* Change detection outputs *
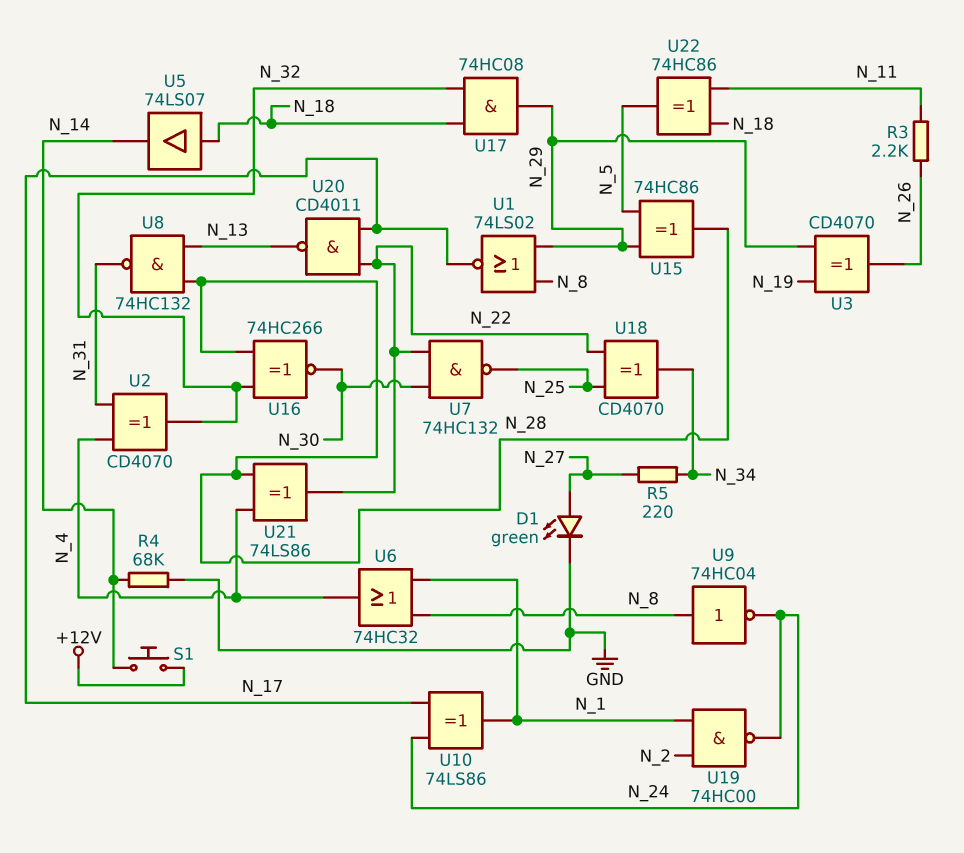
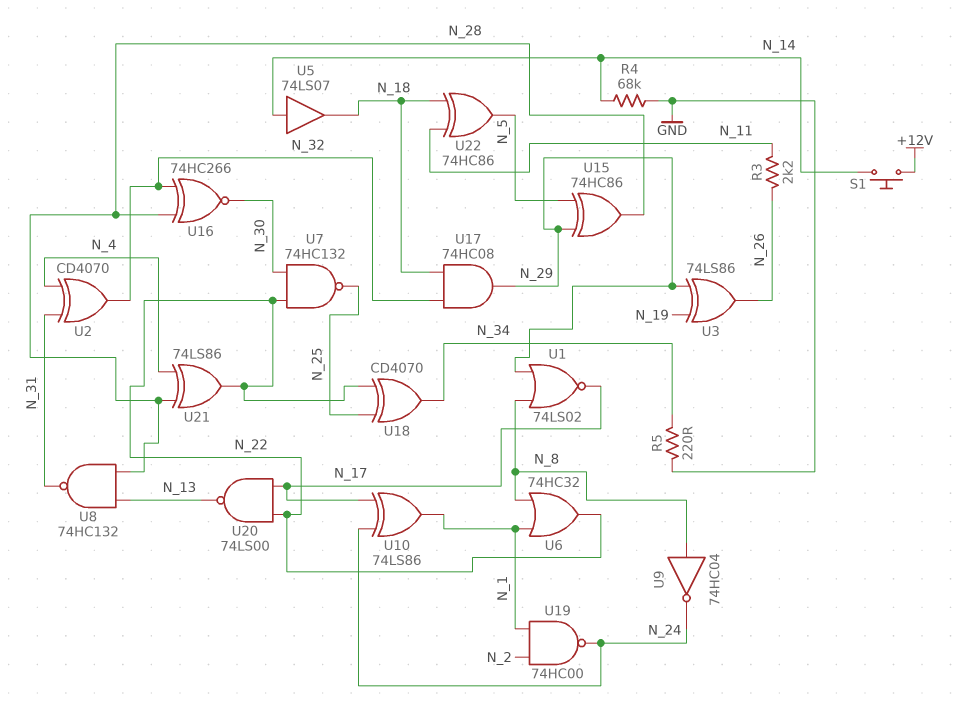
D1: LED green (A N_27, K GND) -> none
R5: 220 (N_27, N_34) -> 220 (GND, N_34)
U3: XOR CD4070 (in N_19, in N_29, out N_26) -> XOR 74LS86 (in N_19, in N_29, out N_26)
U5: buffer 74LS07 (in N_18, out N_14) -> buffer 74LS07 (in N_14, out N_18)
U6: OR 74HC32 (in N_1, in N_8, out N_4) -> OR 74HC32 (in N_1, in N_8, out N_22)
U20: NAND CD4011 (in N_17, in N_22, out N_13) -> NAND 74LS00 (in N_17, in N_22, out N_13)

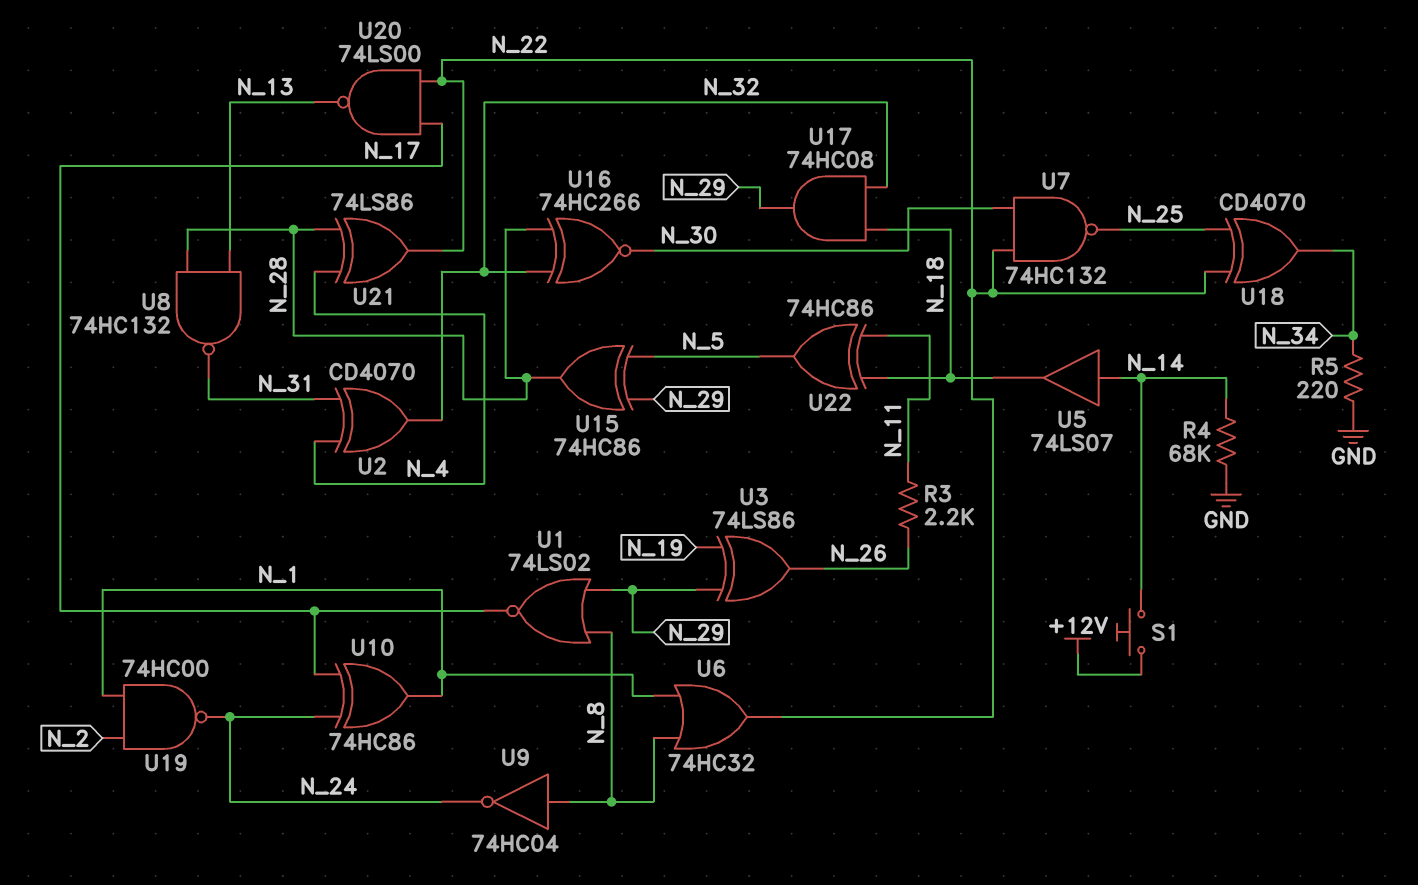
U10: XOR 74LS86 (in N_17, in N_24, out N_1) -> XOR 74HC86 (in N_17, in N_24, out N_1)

* WORK TASK *
An exact copy of the entries above, with no pictures, is the required answer.

* EXPECTED ANSWER *
D1: LED green (A N_27, K GND) -> none
R5: 220 (N_27, N_34) -> 220 (GND, N_34)
U3: XOR CD4070 (in N_19, in N_29, out N_26) -> XOR 74LS86 (in N_19, in N_29, out N_26)
U5: buffer 74LS07 (in N_18, out N_14) -> buffer 74LS07 (in N_14, out N_18)
U6: OR 74HC32 (in N_1, in N_8, out N_4) -> OR 74HC32 (in N_1, in N_8, out N_22)
U20: NAND CD4011 (in N_17, in N_22, out N_13) -> NAND 74LS00 (in N_17, in N_22, out N_13)

U10: XOR 74LS86 (in N_17, in N_24, out N_1) -> XOR 74HC86 (in N_17, in N_24, out N_1)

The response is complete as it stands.